### Work order
Print, please, the line that contains "U2 pin GP4: RESET -> none" and each line after it to the end of the entries, unchanged and with nothing else.
# # # #
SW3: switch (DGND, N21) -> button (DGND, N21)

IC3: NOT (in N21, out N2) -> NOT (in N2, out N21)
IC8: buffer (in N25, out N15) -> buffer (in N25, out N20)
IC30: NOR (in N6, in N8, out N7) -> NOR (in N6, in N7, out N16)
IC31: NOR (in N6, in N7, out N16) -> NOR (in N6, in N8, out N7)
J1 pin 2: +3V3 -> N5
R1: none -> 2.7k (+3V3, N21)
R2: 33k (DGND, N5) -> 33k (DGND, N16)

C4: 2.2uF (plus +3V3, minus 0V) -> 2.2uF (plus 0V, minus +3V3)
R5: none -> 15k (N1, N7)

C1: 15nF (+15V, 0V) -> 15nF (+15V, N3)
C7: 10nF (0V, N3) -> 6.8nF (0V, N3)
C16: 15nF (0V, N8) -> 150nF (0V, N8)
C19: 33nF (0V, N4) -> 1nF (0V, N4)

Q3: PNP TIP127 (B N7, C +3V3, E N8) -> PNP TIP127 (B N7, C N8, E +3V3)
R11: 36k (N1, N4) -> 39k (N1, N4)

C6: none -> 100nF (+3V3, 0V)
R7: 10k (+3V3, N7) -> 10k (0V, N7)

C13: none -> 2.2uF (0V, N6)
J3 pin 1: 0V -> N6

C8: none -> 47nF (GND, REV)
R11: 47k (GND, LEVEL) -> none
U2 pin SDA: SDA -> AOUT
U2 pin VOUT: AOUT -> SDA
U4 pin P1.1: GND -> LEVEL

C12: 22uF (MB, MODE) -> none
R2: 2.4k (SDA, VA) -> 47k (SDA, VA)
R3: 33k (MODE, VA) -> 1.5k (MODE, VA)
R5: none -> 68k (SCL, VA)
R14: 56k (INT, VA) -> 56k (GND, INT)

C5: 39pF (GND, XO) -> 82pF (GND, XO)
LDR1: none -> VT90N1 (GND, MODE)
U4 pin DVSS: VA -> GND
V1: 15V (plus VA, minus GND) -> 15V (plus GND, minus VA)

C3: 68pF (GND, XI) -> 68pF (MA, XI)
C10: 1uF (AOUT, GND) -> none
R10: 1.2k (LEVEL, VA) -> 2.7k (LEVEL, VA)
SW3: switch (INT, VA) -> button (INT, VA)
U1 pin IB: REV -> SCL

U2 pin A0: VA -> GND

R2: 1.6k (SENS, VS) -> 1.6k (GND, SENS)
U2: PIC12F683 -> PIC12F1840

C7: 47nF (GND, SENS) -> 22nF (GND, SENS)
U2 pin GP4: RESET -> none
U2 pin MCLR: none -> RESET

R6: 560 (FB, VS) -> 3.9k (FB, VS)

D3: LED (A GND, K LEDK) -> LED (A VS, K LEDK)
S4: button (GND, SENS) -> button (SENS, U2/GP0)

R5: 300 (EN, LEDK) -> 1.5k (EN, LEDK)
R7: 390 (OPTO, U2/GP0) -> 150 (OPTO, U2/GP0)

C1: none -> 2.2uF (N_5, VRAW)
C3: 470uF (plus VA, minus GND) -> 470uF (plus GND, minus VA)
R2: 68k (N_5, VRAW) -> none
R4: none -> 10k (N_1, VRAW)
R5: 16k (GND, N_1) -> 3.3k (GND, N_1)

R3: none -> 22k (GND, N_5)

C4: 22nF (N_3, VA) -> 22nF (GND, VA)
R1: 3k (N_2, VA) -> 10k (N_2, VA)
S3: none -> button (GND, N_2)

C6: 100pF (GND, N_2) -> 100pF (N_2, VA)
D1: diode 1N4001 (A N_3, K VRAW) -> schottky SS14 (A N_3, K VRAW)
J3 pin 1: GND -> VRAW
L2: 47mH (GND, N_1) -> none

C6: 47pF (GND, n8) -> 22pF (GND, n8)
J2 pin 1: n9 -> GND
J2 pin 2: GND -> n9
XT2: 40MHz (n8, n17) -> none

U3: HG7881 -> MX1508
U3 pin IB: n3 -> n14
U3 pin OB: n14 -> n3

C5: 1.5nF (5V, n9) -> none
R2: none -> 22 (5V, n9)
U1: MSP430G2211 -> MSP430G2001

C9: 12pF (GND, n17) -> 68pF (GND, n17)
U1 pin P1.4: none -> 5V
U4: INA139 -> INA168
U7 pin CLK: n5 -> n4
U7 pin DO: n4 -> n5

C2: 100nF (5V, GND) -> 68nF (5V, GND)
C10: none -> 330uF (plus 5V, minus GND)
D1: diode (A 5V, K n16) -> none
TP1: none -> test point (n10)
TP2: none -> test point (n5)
# # # #
### Output for this exercise
U2 pin GP4: RESET -> none
U2 pin MCLR: none -> RESET

R6: 560 (FB, VS) -> 3.9k (FB, VS)

D3: LED (A GND, K LEDK) -> LED (A VS, K LEDK)
S4: button (GND, SENS) -> button (SENS, U2/GP0)

R5: 300 (EN, LEDK) -> 1.5k (EN, LEDK)
R7: 390 (OPTO, U2/GP0) -> 150 (OPTO, U2/GP0)

C1: none -> 2.2uF (N_5, VRAW)
C3: 470uF (plus VA, minus GND) -> 470uF (plus GND, minus VA)
R2: 68k (N_5, VRAW) -> none
R4: none -> 10k (N_1, VRAW)
R5: 16k (GND, N_1) -> 3.3k (GND, N_1)

R3: none -> 22k (GND, N_5)

C4: 22nF (N_3, VA) -> 22nF (GND, VA)
R1: 3k (N_2, VA) -> 10k (N_2, VA)
S3: none -> button (GND, N_2)

C6: 100pF (GND, N_2) -> 100pF (N_2, VA)
D1: diode 1N4001 (A N_3, K VRAW) -> schottky SS14 (A N_3, K VRAW)
J3 pin 1: GND -> VRAW
L2: 47mH (GND, N_1) -> none

C6: 47pF (GND, n8) -> 22pF (GND, n8)
J2 pin 1: n9 -> GND
J2 pin 2: GND -> n9
XT2: 40MHz (n8, n17) -> none

U3: HG7881 -> MX1508
U3 pin IB: n3 -> n14
U3 pin OB: n14 -> n3

C5: 1.5nF (5V, n9) -> none
R2: none -> 22 (5V, n9)
U1: MSP430G2211 -> MSP430G2001

C9: 12pF (GND, n17) -> 68pF (GND, n17)
U1 pin P1.4: none -> 5V
U4: INA139 -> INA168
U7 pin CLK: n5 -> n4
U7 pin DO: n4 -> n5

C2: 100nF (5V, GND) -> 68nF (5V, GND)
C10: none -> 330uF (plus 5V, minus GND)
D1: diode (A 5V, K n16) -> none
TP1: none -> test point (n10)
TP2: none -> test point (n5)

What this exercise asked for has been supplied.